---- RECORDS SHOWN
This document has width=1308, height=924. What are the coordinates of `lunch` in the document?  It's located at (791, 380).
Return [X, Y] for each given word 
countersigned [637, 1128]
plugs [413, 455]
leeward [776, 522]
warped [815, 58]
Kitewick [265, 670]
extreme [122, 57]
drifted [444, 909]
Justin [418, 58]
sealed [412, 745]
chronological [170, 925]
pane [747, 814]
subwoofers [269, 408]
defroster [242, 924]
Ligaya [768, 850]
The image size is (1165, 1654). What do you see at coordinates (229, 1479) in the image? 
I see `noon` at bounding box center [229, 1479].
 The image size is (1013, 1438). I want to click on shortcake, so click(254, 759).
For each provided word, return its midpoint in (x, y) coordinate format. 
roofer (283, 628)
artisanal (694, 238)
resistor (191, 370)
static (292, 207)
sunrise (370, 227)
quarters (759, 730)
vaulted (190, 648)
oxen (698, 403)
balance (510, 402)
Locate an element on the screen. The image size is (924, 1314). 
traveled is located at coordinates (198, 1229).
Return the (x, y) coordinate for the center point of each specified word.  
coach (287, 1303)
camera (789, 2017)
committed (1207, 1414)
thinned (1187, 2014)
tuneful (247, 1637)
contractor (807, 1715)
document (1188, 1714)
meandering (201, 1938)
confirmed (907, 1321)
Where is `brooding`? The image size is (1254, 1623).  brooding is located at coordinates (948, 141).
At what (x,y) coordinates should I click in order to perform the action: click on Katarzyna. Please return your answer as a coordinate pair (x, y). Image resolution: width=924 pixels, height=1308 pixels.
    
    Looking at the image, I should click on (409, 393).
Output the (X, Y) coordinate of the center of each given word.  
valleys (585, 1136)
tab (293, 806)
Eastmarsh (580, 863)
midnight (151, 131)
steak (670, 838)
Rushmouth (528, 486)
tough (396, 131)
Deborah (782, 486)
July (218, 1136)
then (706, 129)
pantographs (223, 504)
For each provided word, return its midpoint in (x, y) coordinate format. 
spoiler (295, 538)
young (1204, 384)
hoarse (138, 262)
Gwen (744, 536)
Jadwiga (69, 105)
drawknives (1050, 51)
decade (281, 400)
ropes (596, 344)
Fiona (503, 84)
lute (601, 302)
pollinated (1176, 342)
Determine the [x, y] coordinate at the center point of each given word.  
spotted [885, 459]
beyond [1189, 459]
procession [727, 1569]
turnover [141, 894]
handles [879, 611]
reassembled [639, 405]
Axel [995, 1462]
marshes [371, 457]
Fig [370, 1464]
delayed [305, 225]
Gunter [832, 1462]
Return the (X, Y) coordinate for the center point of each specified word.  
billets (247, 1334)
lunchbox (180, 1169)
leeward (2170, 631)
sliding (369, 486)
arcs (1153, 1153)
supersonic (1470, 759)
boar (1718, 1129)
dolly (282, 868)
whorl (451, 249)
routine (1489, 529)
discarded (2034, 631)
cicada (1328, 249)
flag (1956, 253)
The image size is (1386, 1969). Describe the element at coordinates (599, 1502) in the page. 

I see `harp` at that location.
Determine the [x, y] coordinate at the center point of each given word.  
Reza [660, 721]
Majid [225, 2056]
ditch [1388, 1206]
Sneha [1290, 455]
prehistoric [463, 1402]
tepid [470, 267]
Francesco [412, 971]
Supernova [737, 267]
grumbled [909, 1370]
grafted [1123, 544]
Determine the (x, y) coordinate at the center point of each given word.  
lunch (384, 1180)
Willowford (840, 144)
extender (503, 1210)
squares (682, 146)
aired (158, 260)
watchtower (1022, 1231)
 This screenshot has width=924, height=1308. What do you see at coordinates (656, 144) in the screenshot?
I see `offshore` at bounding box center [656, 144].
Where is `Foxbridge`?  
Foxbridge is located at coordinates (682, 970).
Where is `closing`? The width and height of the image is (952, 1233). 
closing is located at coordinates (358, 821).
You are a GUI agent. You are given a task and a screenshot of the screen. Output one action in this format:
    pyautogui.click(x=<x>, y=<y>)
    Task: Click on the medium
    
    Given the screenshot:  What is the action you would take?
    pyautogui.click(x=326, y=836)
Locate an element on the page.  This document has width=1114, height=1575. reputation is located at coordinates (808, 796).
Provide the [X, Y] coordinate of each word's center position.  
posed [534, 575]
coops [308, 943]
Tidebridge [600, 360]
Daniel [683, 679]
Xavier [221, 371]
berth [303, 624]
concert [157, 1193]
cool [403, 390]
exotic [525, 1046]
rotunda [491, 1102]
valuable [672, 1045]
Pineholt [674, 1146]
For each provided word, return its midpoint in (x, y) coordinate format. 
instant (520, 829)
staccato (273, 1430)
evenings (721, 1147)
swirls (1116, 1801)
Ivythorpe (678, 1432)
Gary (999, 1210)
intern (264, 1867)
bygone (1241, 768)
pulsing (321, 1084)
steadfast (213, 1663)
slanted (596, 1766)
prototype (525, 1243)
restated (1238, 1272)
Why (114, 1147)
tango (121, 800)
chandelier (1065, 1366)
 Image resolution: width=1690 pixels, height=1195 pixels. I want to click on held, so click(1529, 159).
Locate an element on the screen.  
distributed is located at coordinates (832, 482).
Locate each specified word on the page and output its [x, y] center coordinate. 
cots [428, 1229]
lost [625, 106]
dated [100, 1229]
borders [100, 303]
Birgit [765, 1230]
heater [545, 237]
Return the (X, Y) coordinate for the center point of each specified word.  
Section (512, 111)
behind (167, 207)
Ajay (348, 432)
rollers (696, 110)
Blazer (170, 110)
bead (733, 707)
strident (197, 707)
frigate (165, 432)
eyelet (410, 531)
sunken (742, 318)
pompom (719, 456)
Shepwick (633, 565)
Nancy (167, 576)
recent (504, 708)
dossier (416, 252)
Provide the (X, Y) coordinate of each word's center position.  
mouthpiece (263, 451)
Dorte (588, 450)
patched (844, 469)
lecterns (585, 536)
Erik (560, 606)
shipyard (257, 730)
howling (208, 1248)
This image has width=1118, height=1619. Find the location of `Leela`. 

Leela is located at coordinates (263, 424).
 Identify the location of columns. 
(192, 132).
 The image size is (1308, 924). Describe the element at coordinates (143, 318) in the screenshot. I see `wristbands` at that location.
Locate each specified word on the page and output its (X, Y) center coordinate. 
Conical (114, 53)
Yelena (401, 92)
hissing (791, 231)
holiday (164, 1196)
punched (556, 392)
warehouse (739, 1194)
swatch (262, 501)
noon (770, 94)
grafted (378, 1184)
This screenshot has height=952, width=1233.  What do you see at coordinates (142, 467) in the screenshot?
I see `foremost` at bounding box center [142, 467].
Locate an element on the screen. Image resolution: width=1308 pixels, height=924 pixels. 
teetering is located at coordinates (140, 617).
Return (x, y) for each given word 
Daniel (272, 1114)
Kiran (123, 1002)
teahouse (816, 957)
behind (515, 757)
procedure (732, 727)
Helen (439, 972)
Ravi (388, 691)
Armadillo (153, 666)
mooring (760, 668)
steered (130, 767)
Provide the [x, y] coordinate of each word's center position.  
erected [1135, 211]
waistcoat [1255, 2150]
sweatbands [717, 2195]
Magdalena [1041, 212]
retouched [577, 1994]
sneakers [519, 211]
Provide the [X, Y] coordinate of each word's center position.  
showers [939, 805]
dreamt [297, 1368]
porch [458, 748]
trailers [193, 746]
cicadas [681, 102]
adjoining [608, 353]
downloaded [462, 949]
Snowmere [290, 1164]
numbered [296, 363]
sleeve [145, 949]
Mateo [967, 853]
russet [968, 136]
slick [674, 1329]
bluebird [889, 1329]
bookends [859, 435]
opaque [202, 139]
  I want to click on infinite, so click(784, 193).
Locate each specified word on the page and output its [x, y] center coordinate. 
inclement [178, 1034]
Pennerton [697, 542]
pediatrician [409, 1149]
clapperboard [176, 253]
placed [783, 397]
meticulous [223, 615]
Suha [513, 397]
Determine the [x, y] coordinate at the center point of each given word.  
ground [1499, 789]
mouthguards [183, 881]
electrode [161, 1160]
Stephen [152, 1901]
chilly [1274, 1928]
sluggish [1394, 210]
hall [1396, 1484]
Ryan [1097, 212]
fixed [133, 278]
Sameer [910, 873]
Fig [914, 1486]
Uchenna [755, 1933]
--------
- PROMPT -
Tally the lines of the entries above that contain the string "location", matching case exactly. Reply with the number alone.

- ANSWER TO THIS TASK -
4